__AIM OF THE TASK__.
Whenever a line in the data holds the string "none", pull that line out.

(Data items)
★ ★ ★ ★ ★
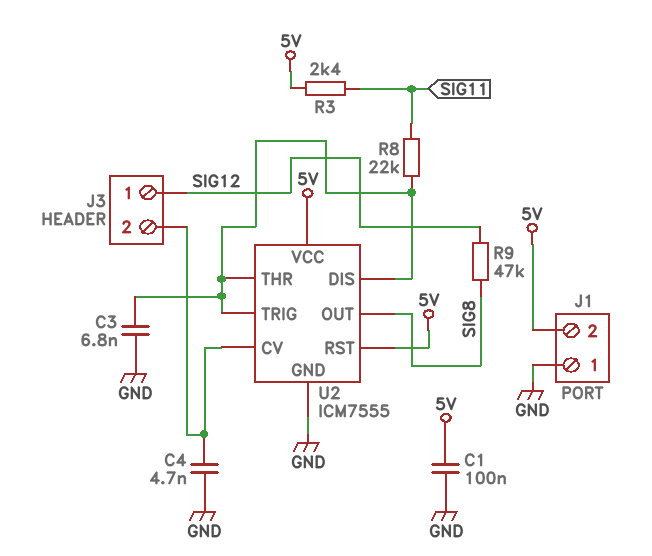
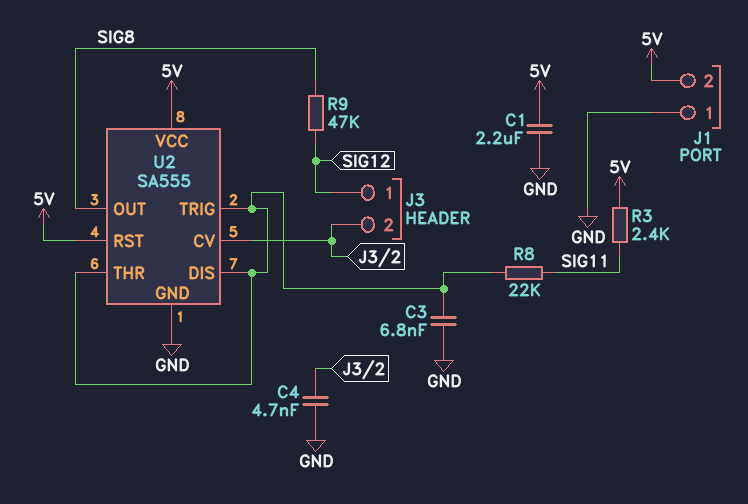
C1: 100nF (5V, GND) -> 2.2uF (5V, GND)
U2: ICM7555 -> SA555

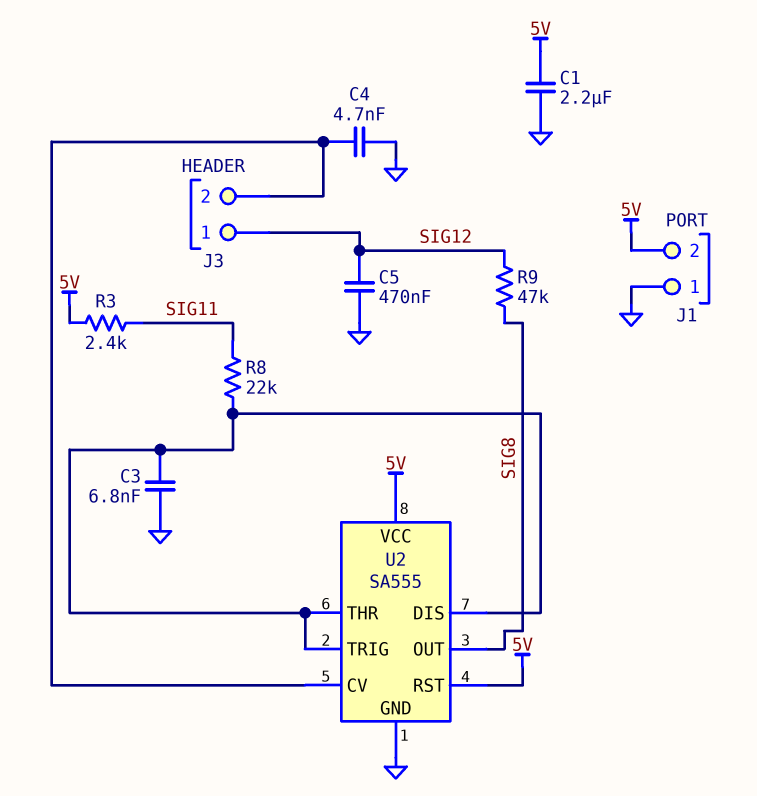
C5: none -> 470nF (GND, SIG12)

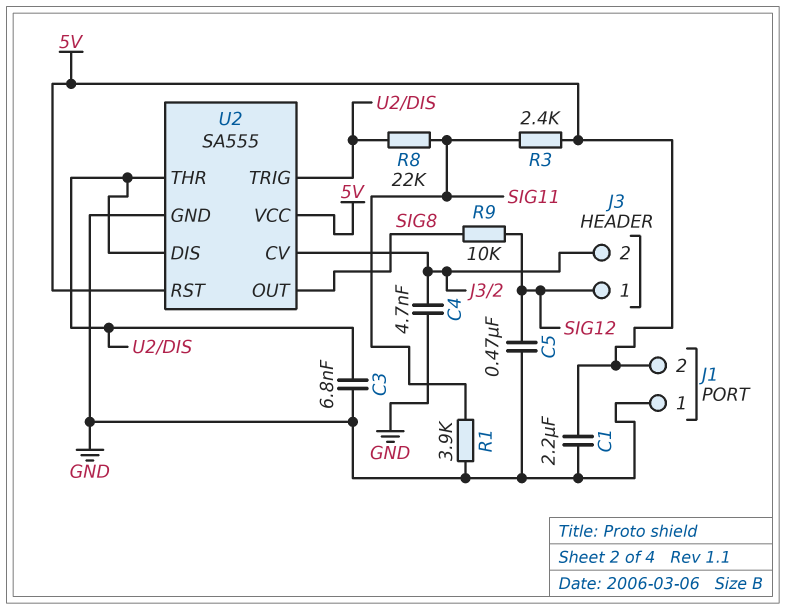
R1: none -> 3.9k (GND, SIG11)
R9: 47k (SIG8, SIG12) -> 10k (SIG8, SIG12)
★ ★ ★ ★ ★
__OUTPUT OF THE TASK__.
C5: none -> 470nF (GND, SIG12)
R1: none -> 3.9k (GND, SIG11)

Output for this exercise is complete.